Object tracking records:
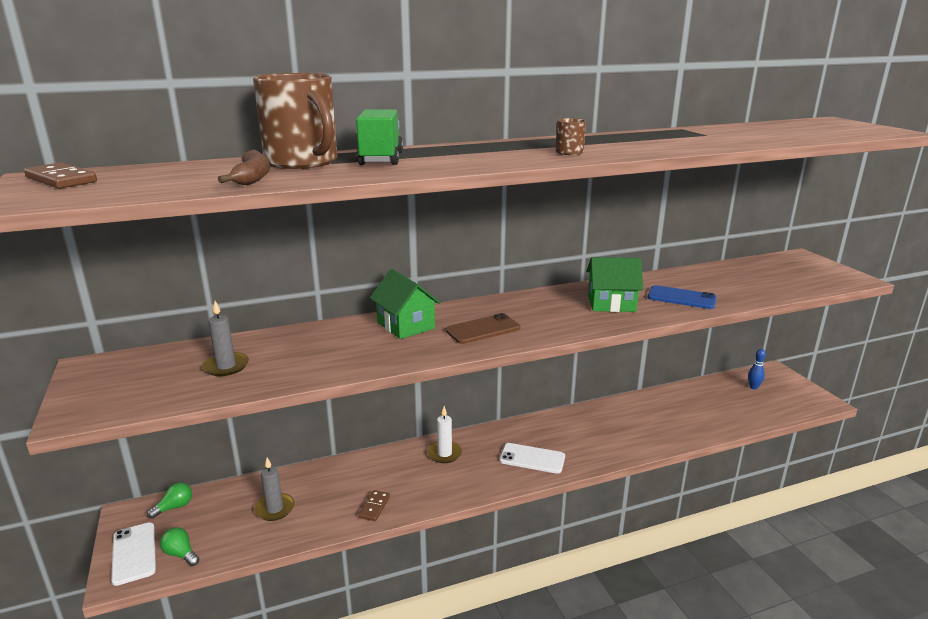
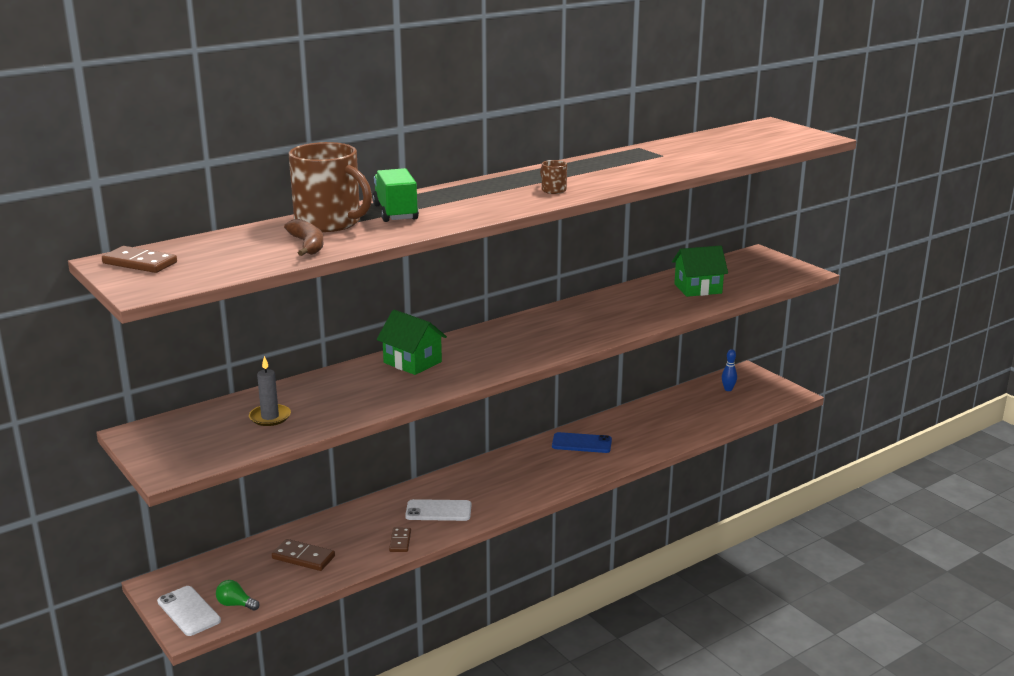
camera: 15 degrees left, 0 degrees up
(174, 507) = (200, 572): green light bulb -> none
(275, 509) = (303, 557): grey candle -> brown domino
(444, 453) = (447, 489): white candle -> none
(483, 329) = (486, 357): brown phone -> none
(532, 458) = (533, 481): white phone -> white phone (438, 511)
(611, 304) = (593, 320): green house -> green house (698, 289)
(681, 298) = (655, 308): blue phone -> blue phone (581, 443)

▶ **ABOUT THIS EXERCISE**
A word-for-word copy of the records is required. Leave out every picture.

▶ **YOUR RESPONSE**
camera: 15 degrees left, 0 degrees up
(174, 507) = (200, 572): green light bulb -> none
(275, 509) = (303, 557): grey candle -> brown domino
(444, 453) = (447, 489): white candle -> none
(483, 329) = (486, 357): brown phone -> none
(532, 458) = (533, 481): white phone -> white phone (438, 511)
(611, 304) = (593, 320): green house -> green house (698, 289)
(681, 298) = (655, 308): blue phone -> blue phone (581, 443)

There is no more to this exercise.